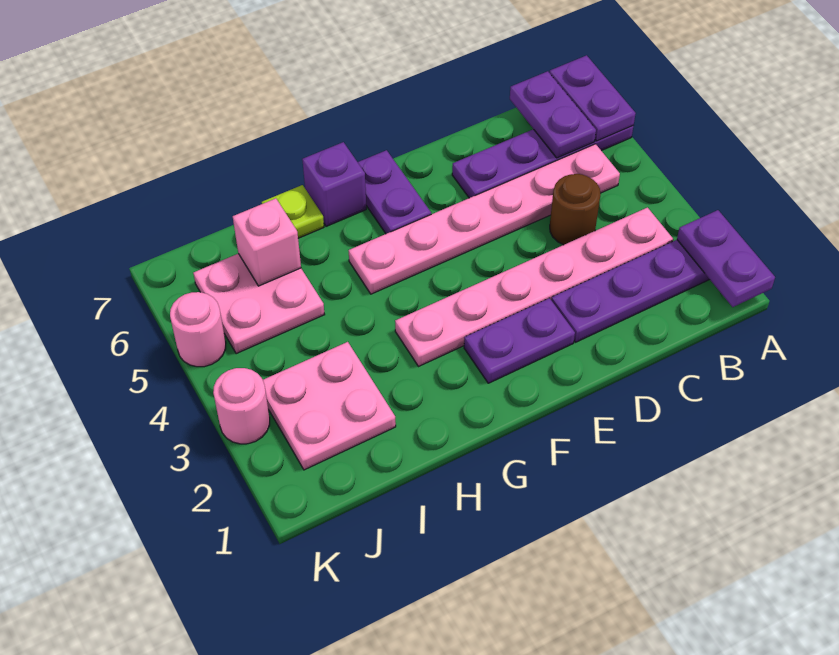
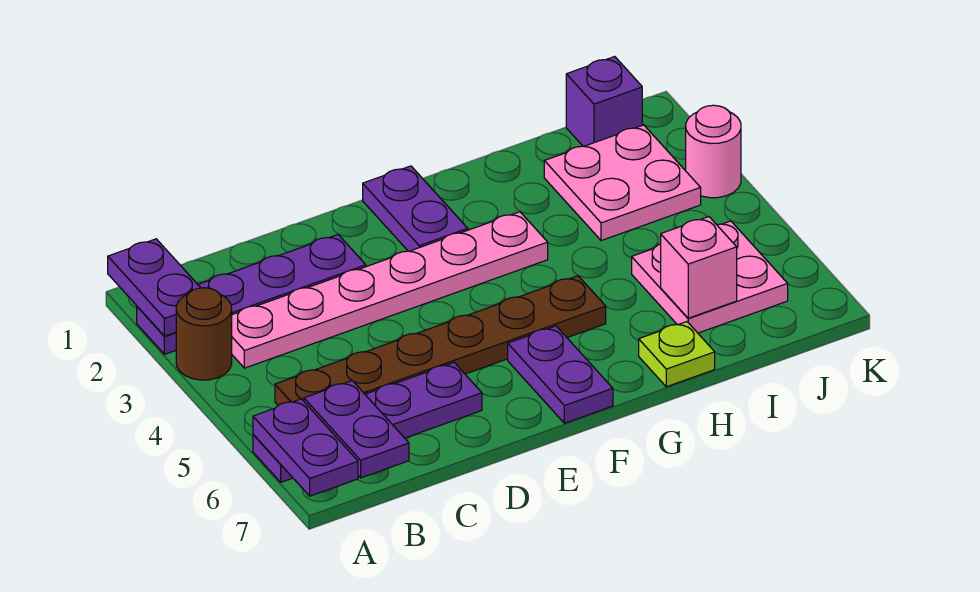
pink plate B5:G5 level 1 -> brown plate B5:G5 level 1
brown round brick C4 level 1 -> brown round brick A3 level 1
purple plate E2:F2 level 1 -> purple plate F1:F2 level 1
purple brick G7 level 1 -> purple brick J1 level 1
pink round brick K5 level 1 -> none

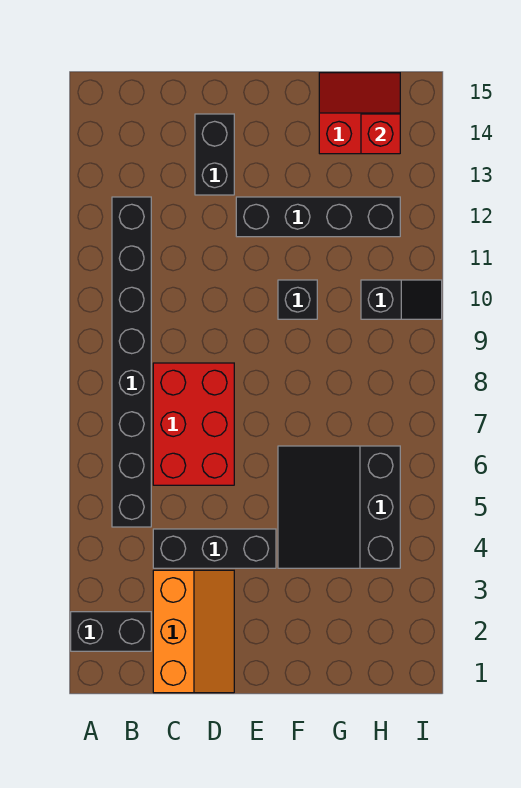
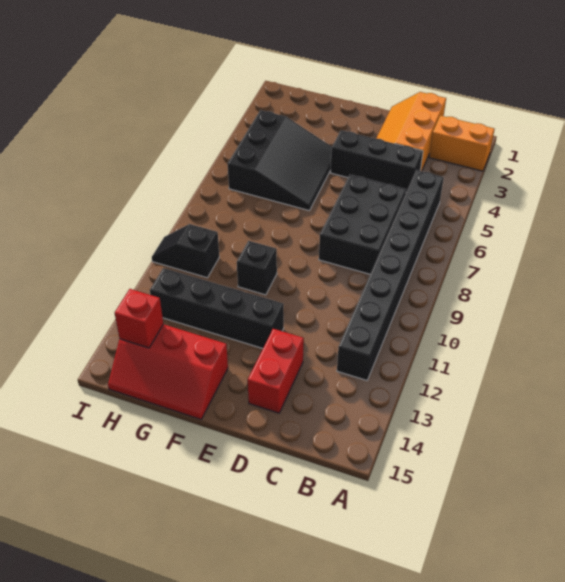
black brick A2:B2 level 1 -> orange brick A2:B2 level 1
red brick C6:D8 level 1 -> black brick C6:D8 level 1
black brick D13:D14 level 1 -> red brick D13:D14 level 1
red slope G14:H15 level 1 top 14 -> red slope F14:H15 level 1 top 14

**Task requirements:**
Each record above is to be copied out exactly; its pictures are not.

**Completed task:**
pink plate B5:G5 level 1 -> brown plate B5:G5 level 1
brown round brick C4 level 1 -> brown round brick A3 level 1
purple plate E2:F2 level 1 -> purple plate F1:F2 level 1
purple brick G7 level 1 -> purple brick J1 level 1
pink round brick K5 level 1 -> none

black brick A2:B2 level 1 -> orange brick A2:B2 level 1
red brick C6:D8 level 1 -> black brick C6:D8 level 1
black brick D13:D14 level 1 -> red brick D13:D14 level 1
red slope G14:H15 level 1 top 14 -> red slope F14:H15 level 1 top 14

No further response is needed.